■ WORK INSTRUCTIONS ■
Of the lines below, write out exactly those from the line with "CN4 pin 1: N_7 -> N_11" through the line with "U3: ATtiny13A -> ATtiny85", both included, and skip the rest.

■ EXCERPTED DATA ■

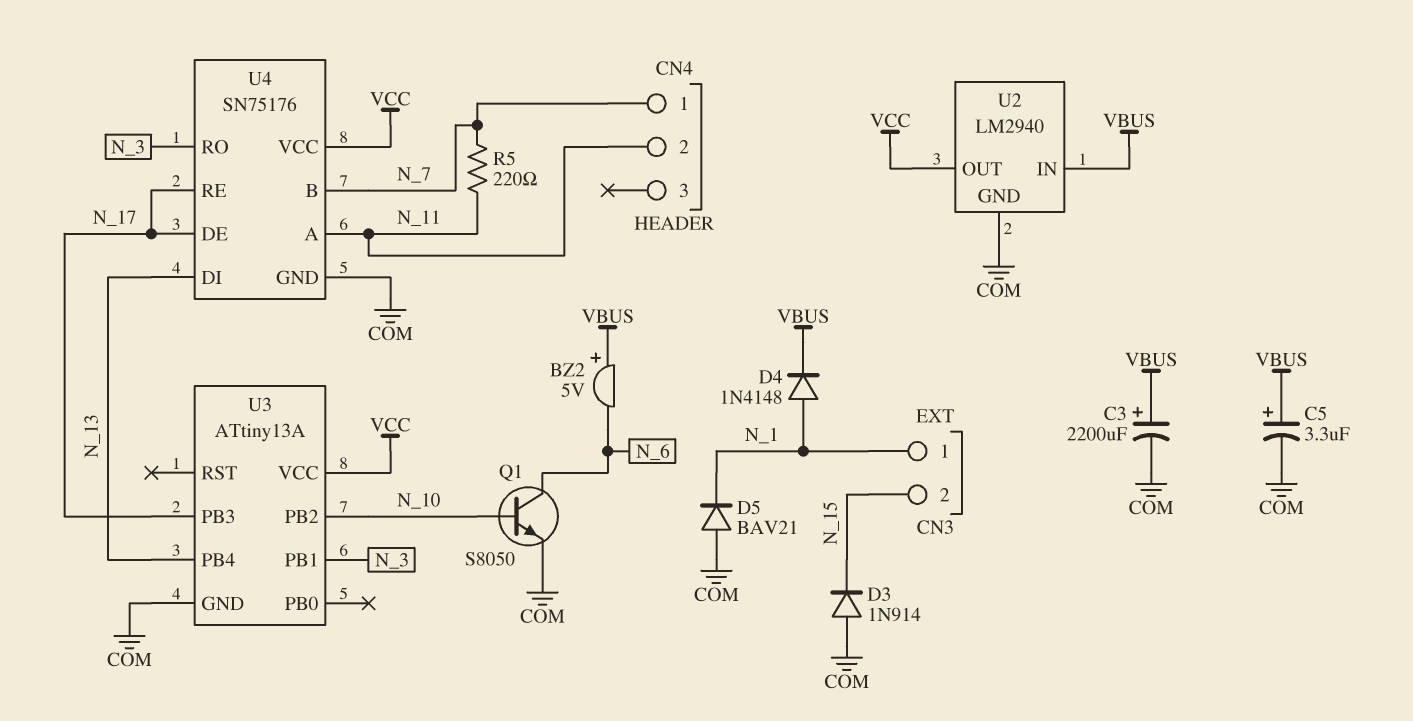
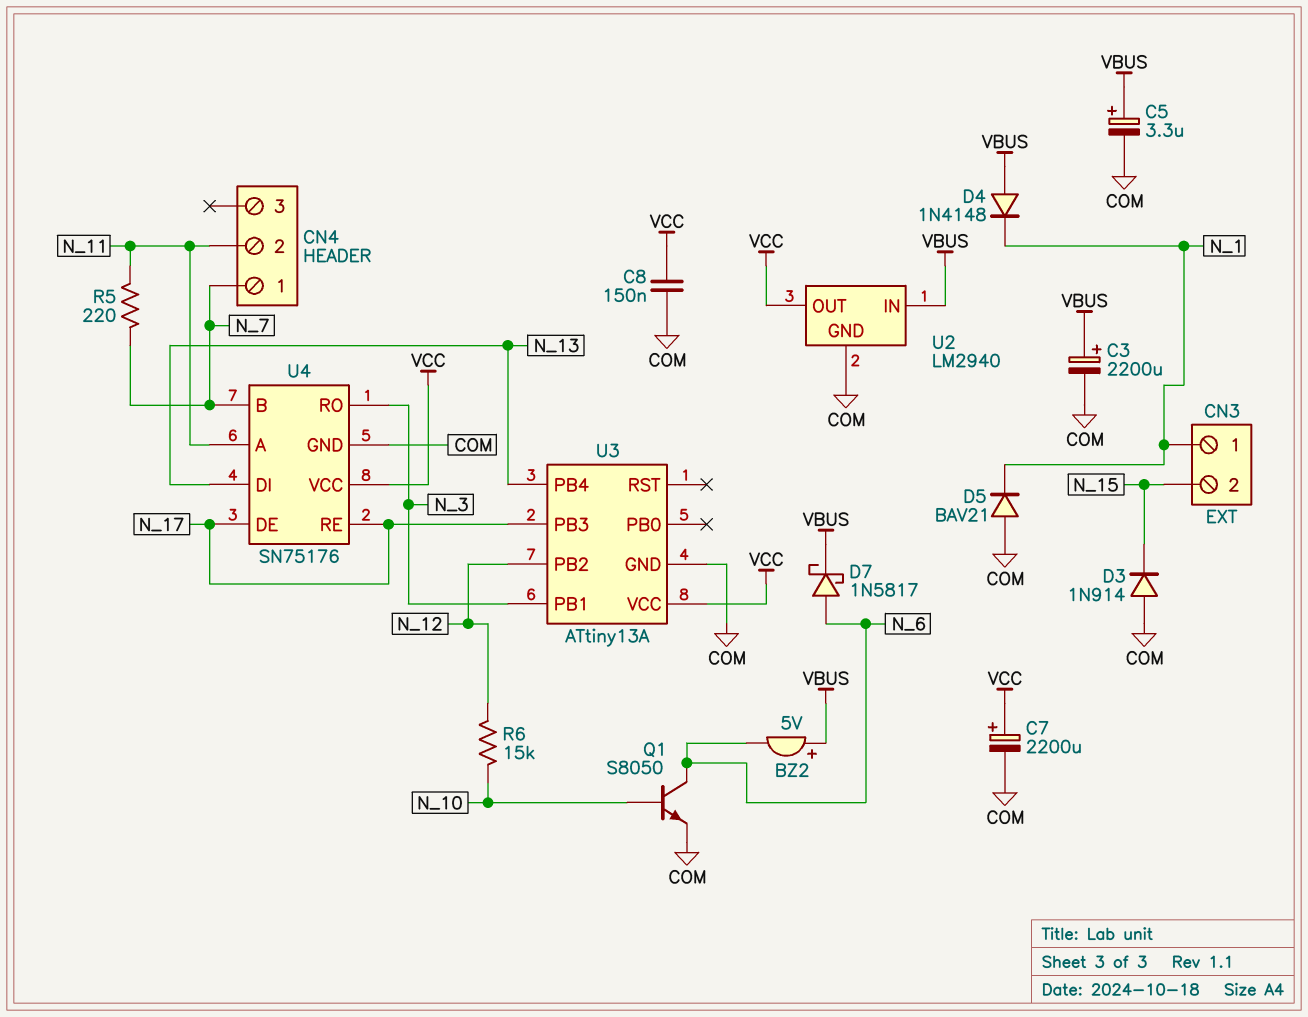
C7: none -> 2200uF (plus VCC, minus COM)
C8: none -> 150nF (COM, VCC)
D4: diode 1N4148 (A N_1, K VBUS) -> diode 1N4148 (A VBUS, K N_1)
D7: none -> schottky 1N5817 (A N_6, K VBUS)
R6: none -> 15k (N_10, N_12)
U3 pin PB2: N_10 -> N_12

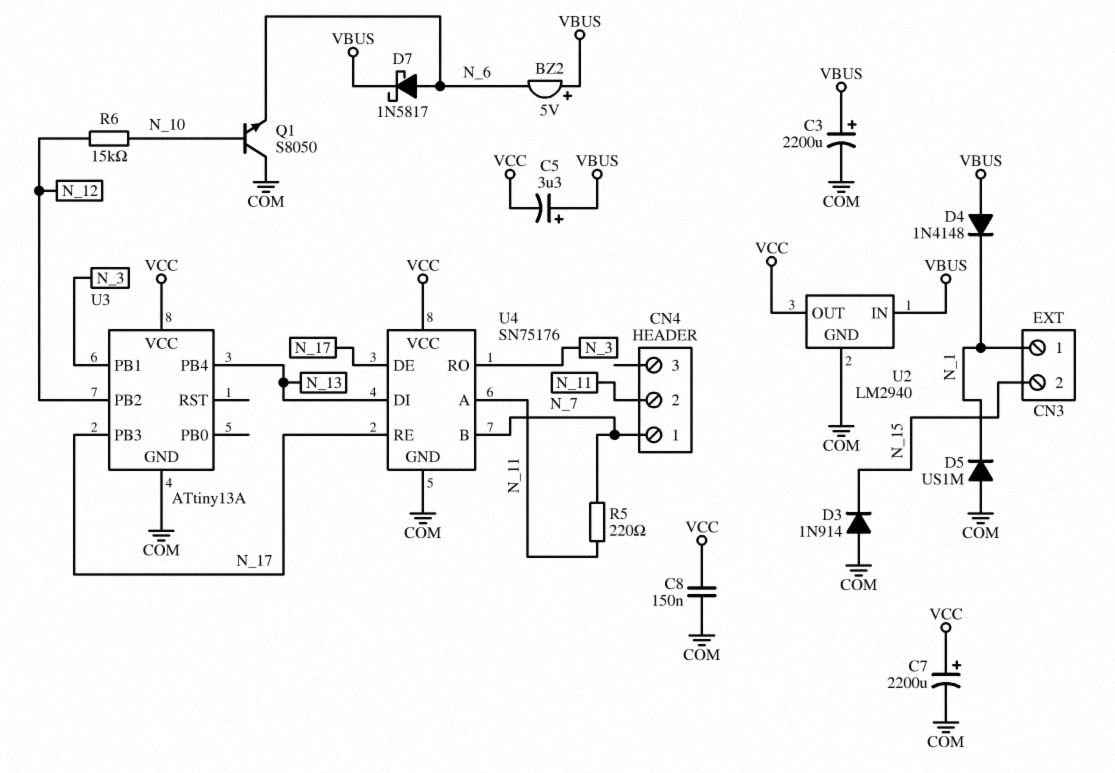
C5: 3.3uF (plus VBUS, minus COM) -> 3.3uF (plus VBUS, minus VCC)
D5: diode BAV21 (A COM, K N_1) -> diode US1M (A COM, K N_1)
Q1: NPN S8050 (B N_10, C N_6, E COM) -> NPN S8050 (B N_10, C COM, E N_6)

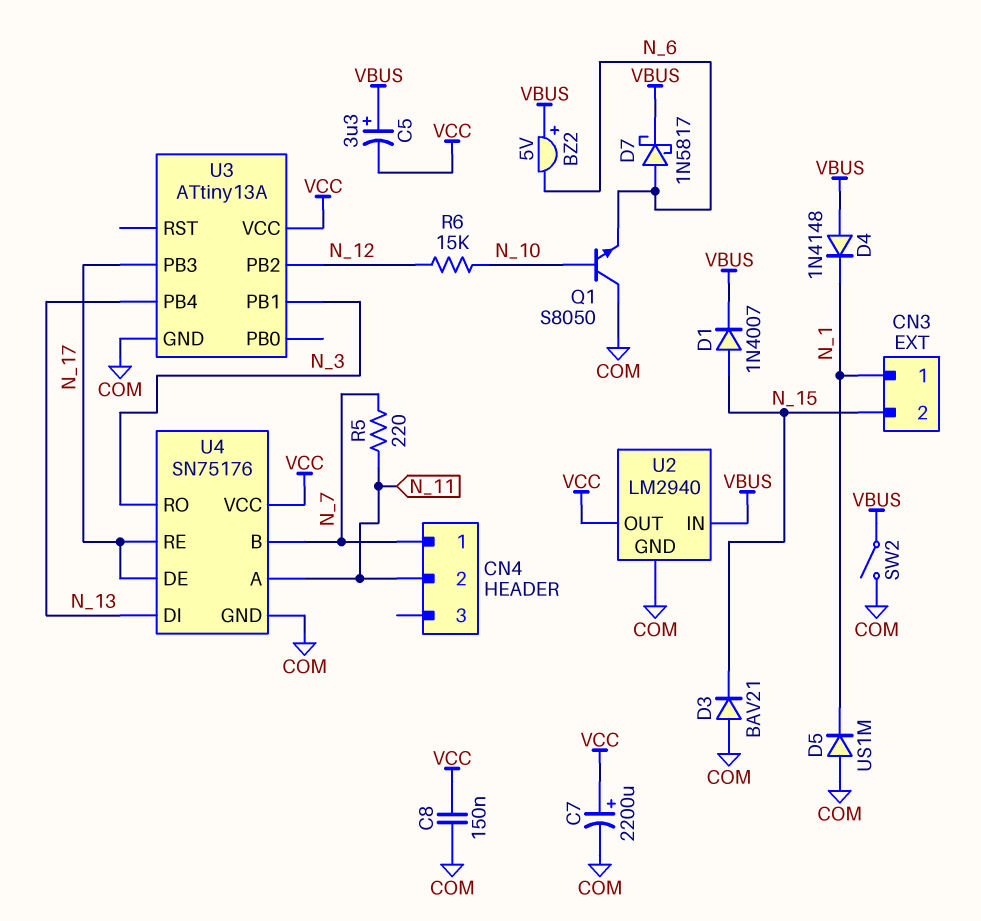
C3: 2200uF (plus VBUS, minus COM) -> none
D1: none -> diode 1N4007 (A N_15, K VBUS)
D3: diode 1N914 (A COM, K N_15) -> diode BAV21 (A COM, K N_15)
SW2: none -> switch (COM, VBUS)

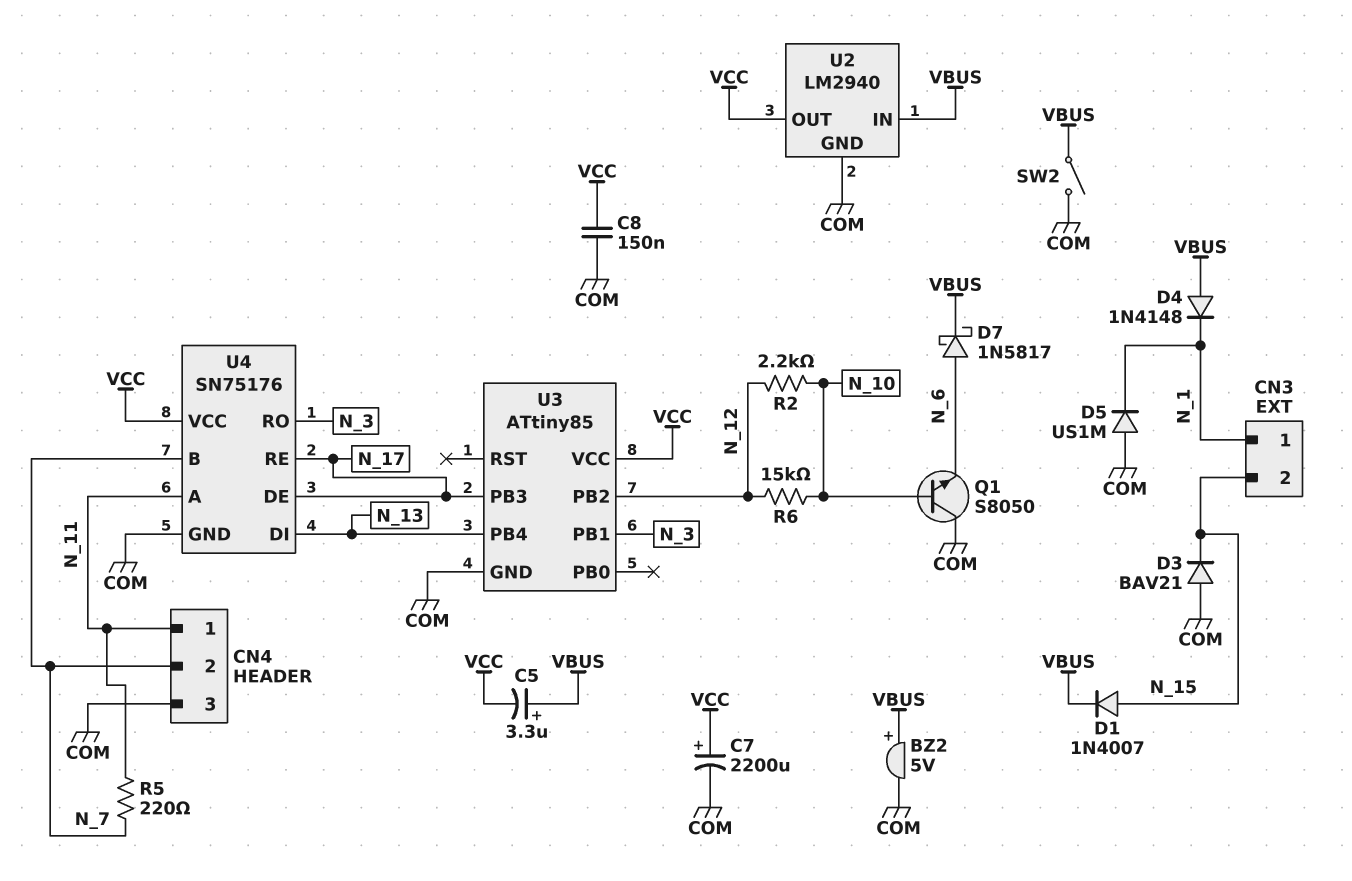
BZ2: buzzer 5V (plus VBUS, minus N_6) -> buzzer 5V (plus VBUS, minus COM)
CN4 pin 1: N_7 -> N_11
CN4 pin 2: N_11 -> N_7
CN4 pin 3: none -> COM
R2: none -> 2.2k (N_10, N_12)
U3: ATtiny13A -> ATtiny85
--
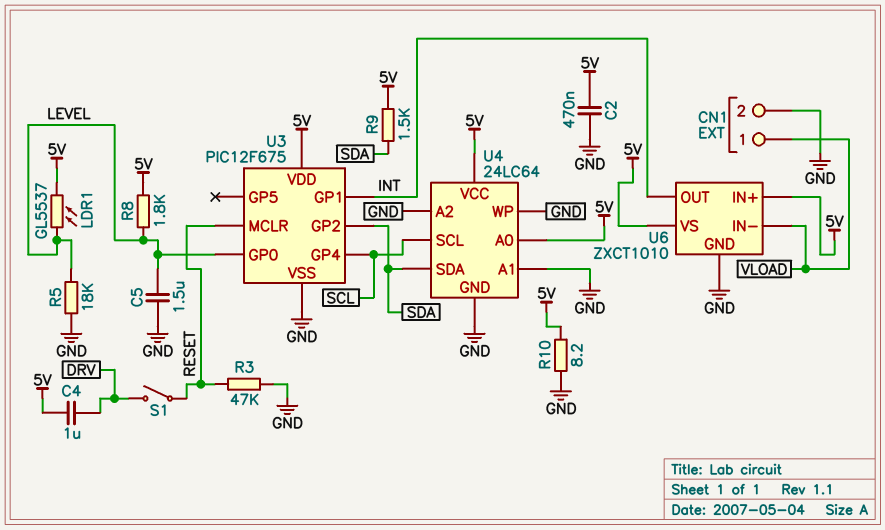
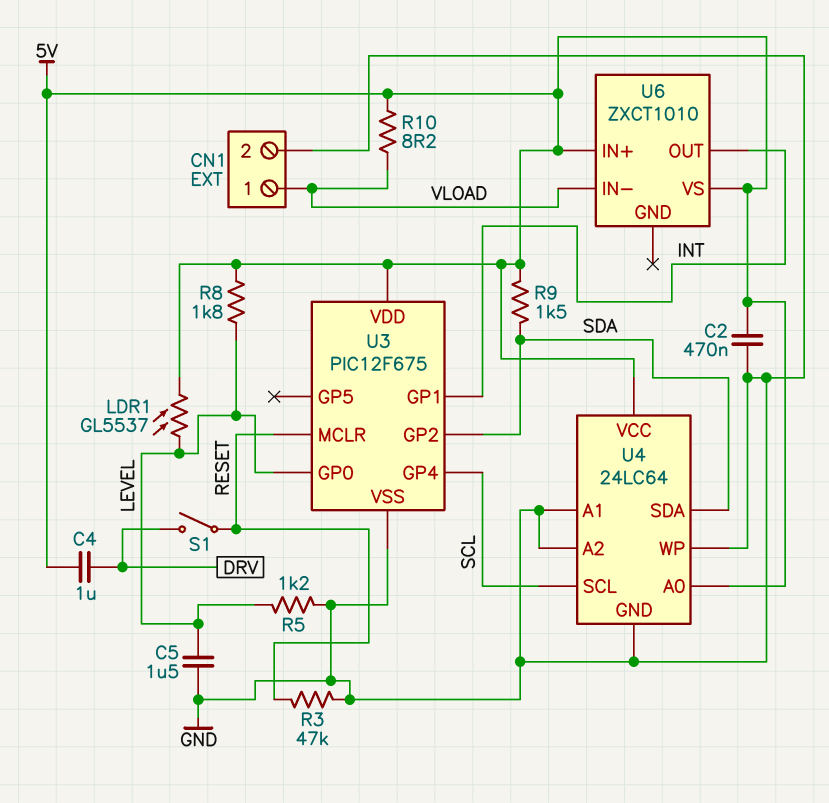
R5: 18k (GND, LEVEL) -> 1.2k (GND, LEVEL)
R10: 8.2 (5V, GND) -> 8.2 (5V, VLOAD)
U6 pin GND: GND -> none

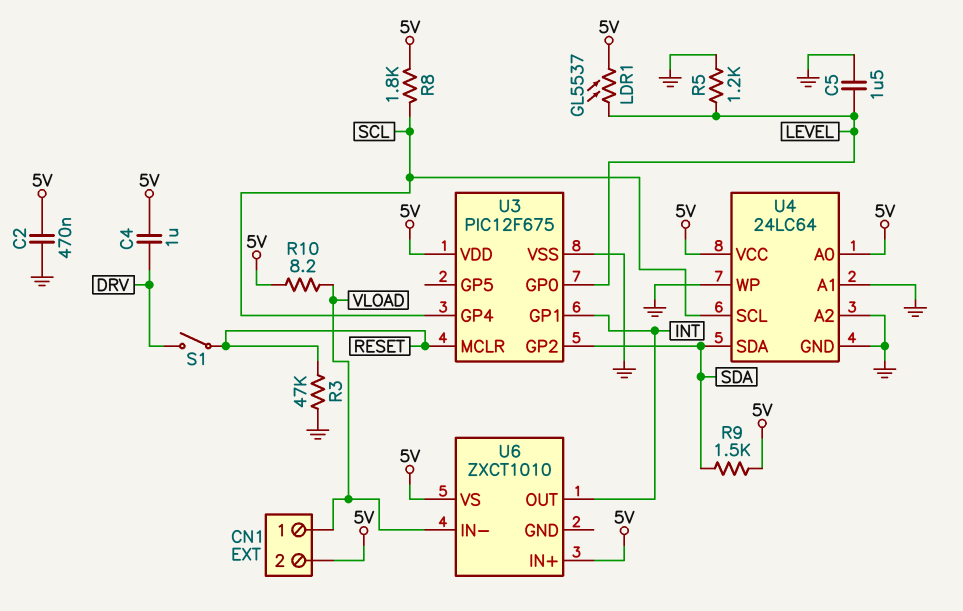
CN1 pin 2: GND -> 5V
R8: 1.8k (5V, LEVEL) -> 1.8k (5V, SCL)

■ OUTPUT BELOW ■
CN4 pin 1: N_7 -> N_11
CN4 pin 2: N_11 -> N_7
CN4 pin 3: none -> COM
R2: none -> 2.2k (N_10, N_12)
U3: ATtiny13A -> ATtiny85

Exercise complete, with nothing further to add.